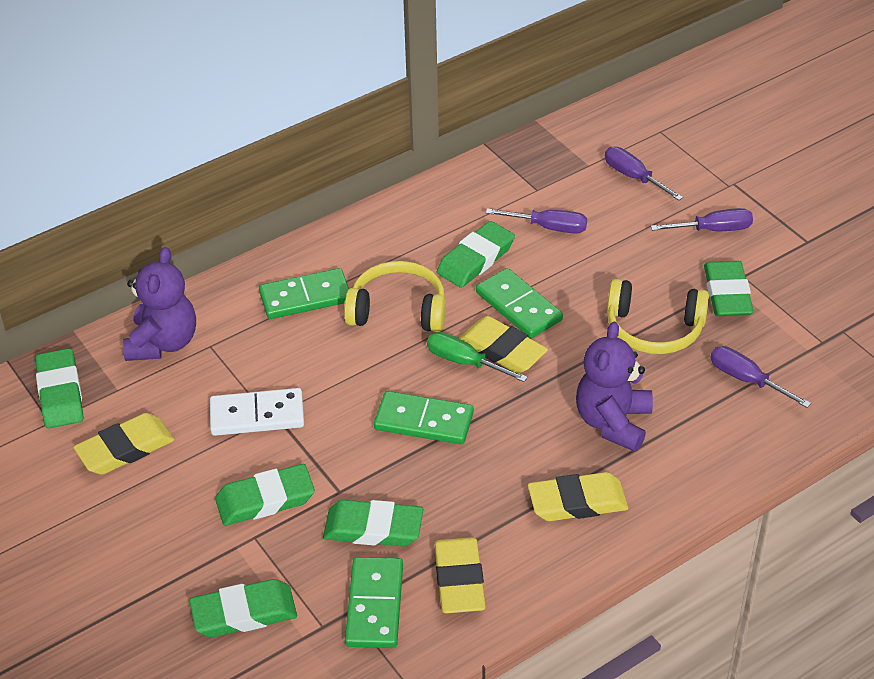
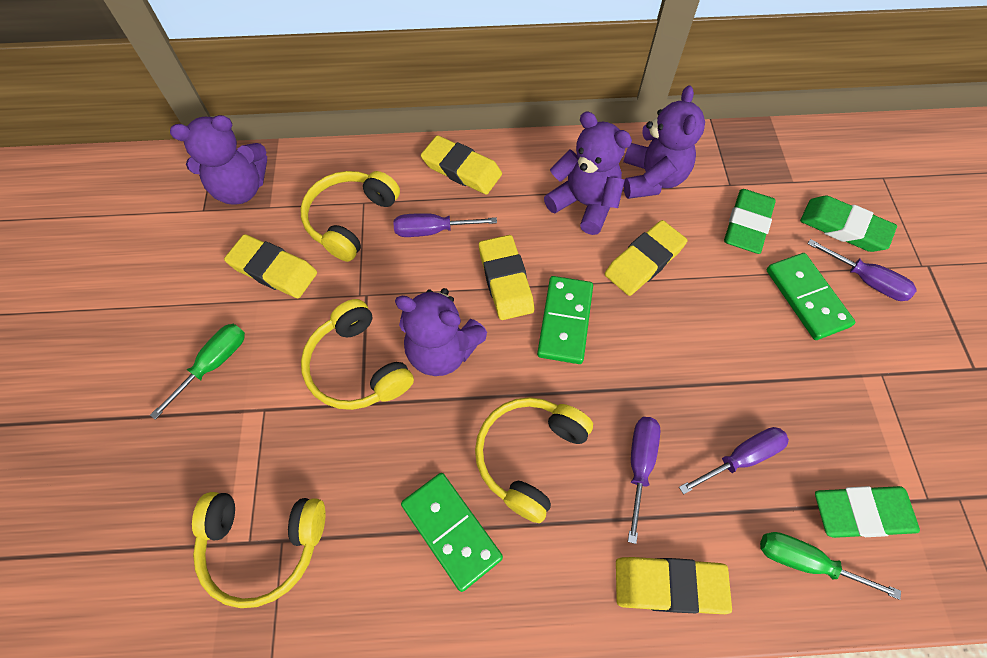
green domino: [259,268,349,319] [345,557,403,648] [374,391,474,444] [476,268,563,338] = 4 -> [401,473,503,592] [537,276,593,364] [767,253,856,340] = 3
green eraser: [35,348,83,428] [189,579,297,637] [215,464,315,526] [323,500,423,546] [437,221,515,288] [704,261,754,316] = 6 -> [724,189,776,254] [800,196,897,252] [815,486,920,538] = 3
green screwdriver: [427,332,528,382] = 1 -> [150,324,245,420] [760,532,901,600] = 2
purple teddy bear: [123,247,196,361] [576,322,653,452] = 2 -> [170,115,267,205] [395,288,487,376] [544,112,632,235] [623,85,705,199] = 4
white domino: [210,388,304,436] = 1 -> none = 0
yellow eraser: [74,413,174,475] [434,537,486,613] [459,316,548,374] [528,472,628,521] = 4 -> [224,234,317,298] [421,135,502,195] [479,235,534,320] [605,220,687,296] [616,557,732,614] = 5
yellow headphones: [344,261,446,332] [607,279,709,354] = 2 -> [192,492,326,608] [300,171,400,262] [301,299,414,410] [475,397,593,523] = 4

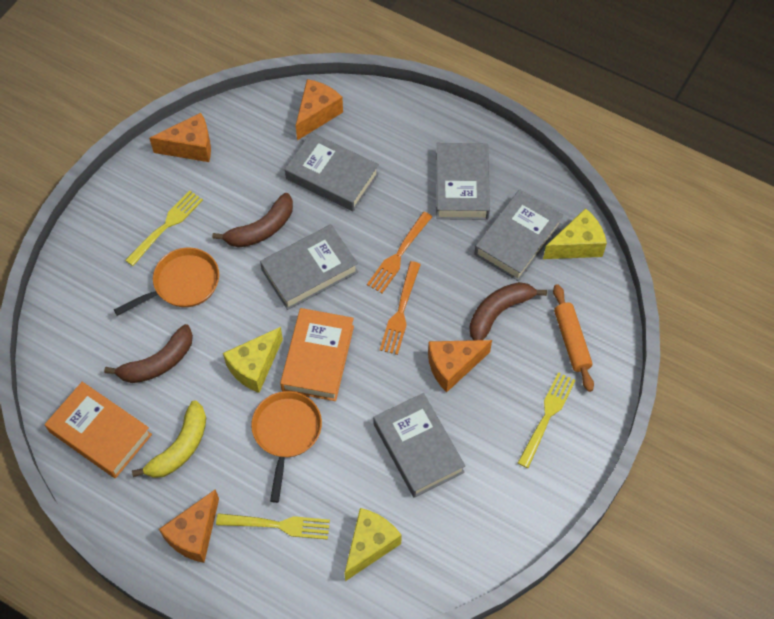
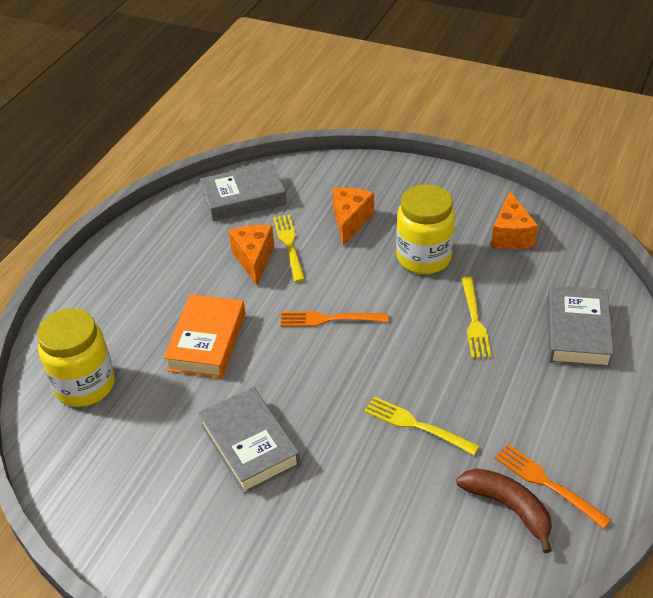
brown banana: [104,324,193,383] [212,193,293,248] [469,282,547,340] = 3 -> [456,468,552,553] = 1
grey book: [260,225,358,310] [285,132,379,211] [373,393,465,498] [436,143,490,220] [474,189,564,281] = 5 -> [198,387,301,494] [200,163,287,221] [547,285,614,368] = 3
orange book: [45,382,152,478] [280,308,354,401] = 2 -> [163,294,245,378] = 1
orange cheese: [149,113,211,162] [159,489,219,563] [296,79,343,140] [428,340,492,392] = 4 -> [229,225,274,285] [333,188,374,246] [491,191,538,249] = 3
orange pan: [114,248,219,316] [251,391,322,503] = 2 -> none = 0
orange rolling pin: [553,284,594,392] = 1 -> none = 0
yellow banana: [132,400,206,478] = 1 -> none = 0
yellow cheese: [223,327,283,393] [344,508,402,581] [543,208,607,259] = 3 -> none = 0
yellow jar: none = 0 -> [37,308,115,407] [396,184,455,274] = 2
● ● ●
§ **WORK ORDER**
Produce an exact copy of every line above, with the images left out.

§ **ANSWER TO THE EXERCISE**
green domino: [259,268,349,319] [345,557,403,648] [374,391,474,444] [476,268,563,338] = 4 -> [401,473,503,592] [537,276,593,364] [767,253,856,340] = 3
green eraser: [35,348,83,428] [189,579,297,637] [215,464,315,526] [323,500,423,546] [437,221,515,288] [704,261,754,316] = 6 -> [724,189,776,254] [800,196,897,252] [815,486,920,538] = 3
green screwdriver: [427,332,528,382] = 1 -> [150,324,245,420] [760,532,901,600] = 2
purple teddy bear: [123,247,196,361] [576,322,653,452] = 2 -> [170,115,267,205] [395,288,487,376] [544,112,632,235] [623,85,705,199] = 4
white domino: [210,388,304,436] = 1 -> none = 0
yellow eraser: [74,413,174,475] [434,537,486,613] [459,316,548,374] [528,472,628,521] = 4 -> [224,234,317,298] [421,135,502,195] [479,235,534,320] [605,220,687,296] [616,557,732,614] = 5
yellow headphones: [344,261,446,332] [607,279,709,354] = 2 -> [192,492,326,608] [300,171,400,262] [301,299,414,410] [475,397,593,523] = 4

brown banana: [104,324,193,383] [212,193,293,248] [469,282,547,340] = 3 -> [456,468,552,553] = 1
grey book: [260,225,358,310] [285,132,379,211] [373,393,465,498] [436,143,490,220] [474,189,564,281] = 5 -> [198,387,301,494] [200,163,287,221] [547,285,614,368] = 3
orange book: [45,382,152,478] [280,308,354,401] = 2 -> [163,294,245,378] = 1
orange cheese: [149,113,211,162] [159,489,219,563] [296,79,343,140] [428,340,492,392] = 4 -> [229,225,274,285] [333,188,374,246] [491,191,538,249] = 3
orange pan: [114,248,219,316] [251,391,322,503] = 2 -> none = 0
orange rolling pin: [553,284,594,392] = 1 -> none = 0
yellow banana: [132,400,206,478] = 1 -> none = 0
yellow cheese: [223,327,283,393] [344,508,402,581] [543,208,607,259] = 3 -> none = 0
yellow jar: none = 0 -> [37,308,115,407] [396,184,455,274] = 2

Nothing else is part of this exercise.